* [Task details]:
Every line in the records below with the string "pink" is to be copied out.
Material for this task: Begin
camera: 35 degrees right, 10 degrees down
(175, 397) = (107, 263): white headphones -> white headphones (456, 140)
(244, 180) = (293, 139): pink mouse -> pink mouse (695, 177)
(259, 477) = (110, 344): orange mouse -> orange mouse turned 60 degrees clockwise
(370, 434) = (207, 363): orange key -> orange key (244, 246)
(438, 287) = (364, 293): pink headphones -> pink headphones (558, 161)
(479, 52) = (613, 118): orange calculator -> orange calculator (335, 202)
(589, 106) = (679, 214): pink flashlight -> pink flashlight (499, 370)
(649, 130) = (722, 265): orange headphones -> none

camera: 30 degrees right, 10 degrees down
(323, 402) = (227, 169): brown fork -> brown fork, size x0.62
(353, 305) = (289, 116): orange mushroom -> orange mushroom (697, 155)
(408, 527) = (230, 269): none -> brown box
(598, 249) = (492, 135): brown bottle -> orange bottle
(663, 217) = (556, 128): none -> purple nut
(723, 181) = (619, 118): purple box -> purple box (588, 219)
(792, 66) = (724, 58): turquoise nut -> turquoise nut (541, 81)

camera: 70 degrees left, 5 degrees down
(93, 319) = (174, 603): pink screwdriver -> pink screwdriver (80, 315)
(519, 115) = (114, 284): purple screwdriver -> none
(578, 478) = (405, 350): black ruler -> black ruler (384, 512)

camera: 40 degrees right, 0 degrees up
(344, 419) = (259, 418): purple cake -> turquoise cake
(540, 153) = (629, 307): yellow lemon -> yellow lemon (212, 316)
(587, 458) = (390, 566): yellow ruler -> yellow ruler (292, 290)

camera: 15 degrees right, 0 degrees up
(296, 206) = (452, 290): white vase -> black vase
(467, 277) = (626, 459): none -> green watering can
Material for this task: End
* [Finished task]:
(244, 180) = (293, 139): pink mouse -> pink mouse (695, 177)
(438, 287) = (364, 293): pink headphones -> pink headphones (558, 161)
(589, 106) = (679, 214): pink flashlight -> pink flashlight (499, 370)
(93, 319) = (174, 603): pink screwdriver -> pink screwdriver (80, 315)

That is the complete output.